**EXERCISE OBJECTIVE:**
Transcribe the entries below word for word, from the first line up to and including the line that contains "73: 8:19 -> 12:19".

**RAW DATA:**
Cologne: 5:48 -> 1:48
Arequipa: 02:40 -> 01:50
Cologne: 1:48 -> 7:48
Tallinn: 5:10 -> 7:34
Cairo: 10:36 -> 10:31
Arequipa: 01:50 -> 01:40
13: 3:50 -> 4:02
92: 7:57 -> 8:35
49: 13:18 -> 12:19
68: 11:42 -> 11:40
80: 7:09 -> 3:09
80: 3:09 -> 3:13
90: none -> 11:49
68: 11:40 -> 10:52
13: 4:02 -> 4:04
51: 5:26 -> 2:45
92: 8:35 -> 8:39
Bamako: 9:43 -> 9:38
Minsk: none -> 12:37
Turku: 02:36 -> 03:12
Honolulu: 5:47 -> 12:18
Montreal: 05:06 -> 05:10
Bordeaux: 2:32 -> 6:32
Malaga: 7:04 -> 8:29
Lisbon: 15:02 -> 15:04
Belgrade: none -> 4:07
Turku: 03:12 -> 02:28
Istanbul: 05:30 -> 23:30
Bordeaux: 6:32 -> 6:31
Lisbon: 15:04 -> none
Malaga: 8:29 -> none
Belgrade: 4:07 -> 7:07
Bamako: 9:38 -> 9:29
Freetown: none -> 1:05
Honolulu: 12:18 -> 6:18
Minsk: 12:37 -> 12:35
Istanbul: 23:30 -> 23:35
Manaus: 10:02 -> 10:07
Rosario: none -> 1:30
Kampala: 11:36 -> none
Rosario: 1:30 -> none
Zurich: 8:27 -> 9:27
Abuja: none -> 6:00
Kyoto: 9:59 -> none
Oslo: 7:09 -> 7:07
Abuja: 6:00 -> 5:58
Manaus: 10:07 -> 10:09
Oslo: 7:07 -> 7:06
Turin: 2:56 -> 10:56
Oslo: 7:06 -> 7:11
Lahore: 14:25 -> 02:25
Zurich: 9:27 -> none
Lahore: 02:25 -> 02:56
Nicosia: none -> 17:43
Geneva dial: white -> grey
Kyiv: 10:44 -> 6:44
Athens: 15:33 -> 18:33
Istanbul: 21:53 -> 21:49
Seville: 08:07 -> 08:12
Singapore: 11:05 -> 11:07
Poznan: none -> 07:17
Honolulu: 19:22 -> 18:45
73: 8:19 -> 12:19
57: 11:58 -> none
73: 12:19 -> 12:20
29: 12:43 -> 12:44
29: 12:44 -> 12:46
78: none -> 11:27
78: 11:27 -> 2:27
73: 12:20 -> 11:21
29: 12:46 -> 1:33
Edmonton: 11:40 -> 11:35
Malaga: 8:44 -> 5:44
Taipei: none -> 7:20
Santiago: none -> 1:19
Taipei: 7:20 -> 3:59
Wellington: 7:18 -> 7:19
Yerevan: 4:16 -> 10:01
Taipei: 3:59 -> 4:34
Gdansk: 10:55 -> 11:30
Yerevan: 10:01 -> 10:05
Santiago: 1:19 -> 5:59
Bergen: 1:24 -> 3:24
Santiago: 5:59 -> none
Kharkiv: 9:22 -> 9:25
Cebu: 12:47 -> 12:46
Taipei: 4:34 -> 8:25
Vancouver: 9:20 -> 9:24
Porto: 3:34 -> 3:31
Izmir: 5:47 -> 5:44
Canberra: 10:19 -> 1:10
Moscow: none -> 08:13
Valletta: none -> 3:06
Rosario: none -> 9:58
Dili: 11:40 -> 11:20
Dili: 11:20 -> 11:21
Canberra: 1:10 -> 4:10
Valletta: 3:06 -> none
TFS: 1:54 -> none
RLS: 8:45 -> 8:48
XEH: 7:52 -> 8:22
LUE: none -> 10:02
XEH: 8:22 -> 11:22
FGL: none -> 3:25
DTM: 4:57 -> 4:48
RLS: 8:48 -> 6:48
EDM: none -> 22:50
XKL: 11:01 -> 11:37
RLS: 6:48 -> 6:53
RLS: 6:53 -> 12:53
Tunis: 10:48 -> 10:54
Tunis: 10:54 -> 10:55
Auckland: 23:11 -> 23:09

**RESULT OF THIS EXERCISE:**
Cologne: 5:48 -> 1:48
Arequipa: 02:40 -> 01:50
Cologne: 1:48 -> 7:48
Tallinn: 5:10 -> 7:34
Cairo: 10:36 -> 10:31
Arequipa: 01:50 -> 01:40
13: 3:50 -> 4:02
92: 7:57 -> 8:35
49: 13:18 -> 12:19
68: 11:42 -> 11:40
80: 7:09 -> 3:09
80: 3:09 -> 3:13
90: none -> 11:49
68: 11:40 -> 10:52
13: 4:02 -> 4:04
51: 5:26 -> 2:45
92: 8:35 -> 8:39
Bamako: 9:43 -> 9:38
Minsk: none -> 12:37
Turku: 02:36 -> 03:12
Honolulu: 5:47 -> 12:18
Montreal: 05:06 -> 05:10
Bordeaux: 2:32 -> 6:32
Malaga: 7:04 -> 8:29
Lisbon: 15:02 -> 15:04
Belgrade: none -> 4:07
Turku: 03:12 -> 02:28
Istanbul: 05:30 -> 23:30
Bordeaux: 6:32 -> 6:31
Lisbon: 15:04 -> none
Malaga: 8:29 -> none
Belgrade: 4:07 -> 7:07
Bamako: 9:38 -> 9:29
Freetown: none -> 1:05
Honolulu: 12:18 -> 6:18
Minsk: 12:37 -> 12:35
Istanbul: 23:30 -> 23:35
Manaus: 10:02 -> 10:07
Rosario: none -> 1:30
Kampala: 11:36 -> none
Rosario: 1:30 -> none
Zurich: 8:27 -> 9:27
Abuja: none -> 6:00
Kyoto: 9:59 -> none
Oslo: 7:09 -> 7:07
Abuja: 6:00 -> 5:58
Manaus: 10:07 -> 10:09
Oslo: 7:07 -> 7:06
Turin: 2:56 -> 10:56
Oslo: 7:06 -> 7:11
Lahore: 14:25 -> 02:25
Zurich: 9:27 -> none
Lahore: 02:25 -> 02:56
Nicosia: none -> 17:43
Geneva dial: white -> grey
Kyiv: 10:44 -> 6:44
Athens: 15:33 -> 18:33
Istanbul: 21:53 -> 21:49
Seville: 08:07 -> 08:12
Singapore: 11:05 -> 11:07
Poznan: none -> 07:17
Honolulu: 19:22 -> 18:45
73: 8:19 -> 12:19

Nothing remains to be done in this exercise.